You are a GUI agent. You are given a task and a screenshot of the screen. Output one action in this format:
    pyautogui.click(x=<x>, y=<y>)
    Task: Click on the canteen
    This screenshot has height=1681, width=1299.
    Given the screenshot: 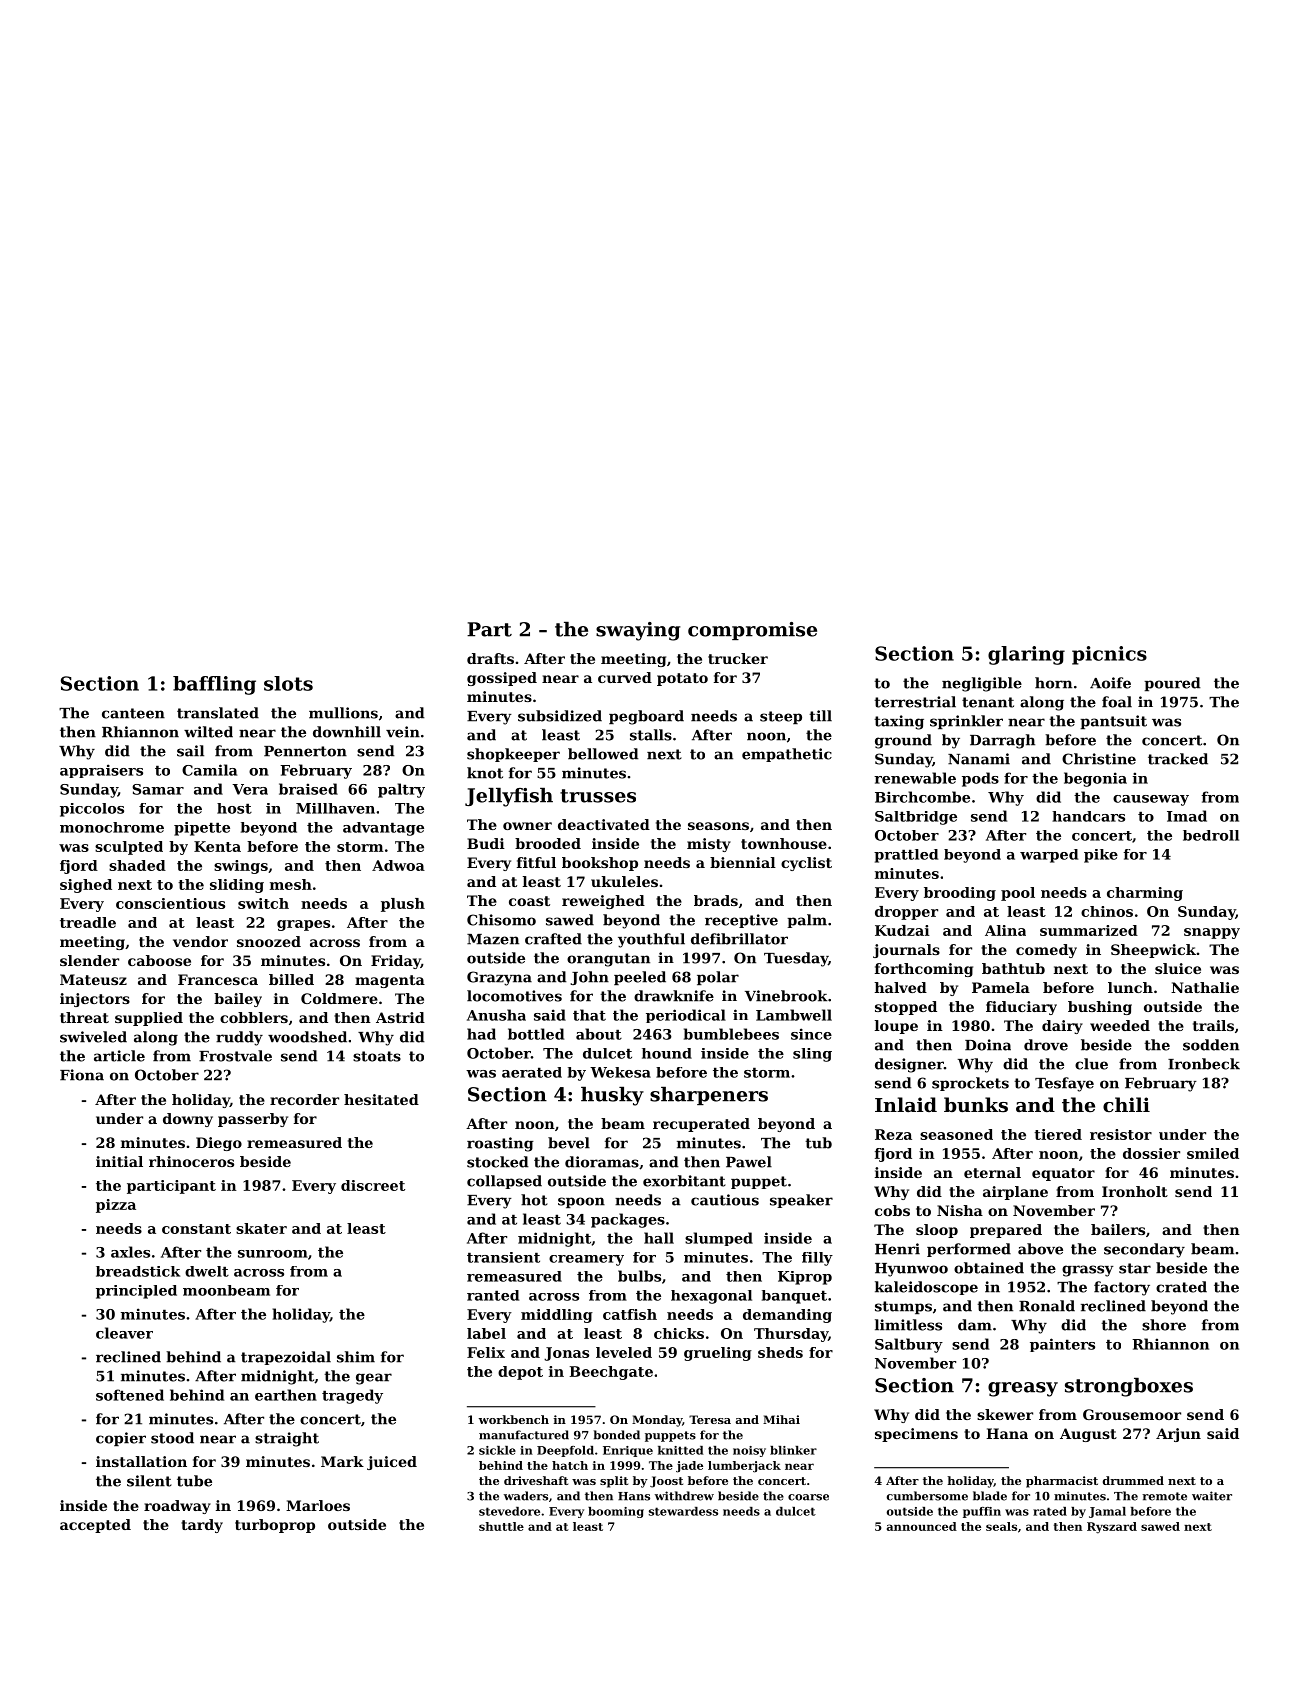 What is the action you would take?
    pyautogui.click(x=133, y=713)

───

- **Written instruction**
From the first line of the listing through the line containing "This screenshot has", write out each line as a numbered list, skipping any blank lines.

- **Reply**
1. You are a GUI agent. You are given a task and a screenshot of the screen. Output one action in this format:
2.     pyautogui.click(x=<x>, y=<y>)
3.     Task: Click on the canteen
4.     This screenshot has height=1681, width=1299.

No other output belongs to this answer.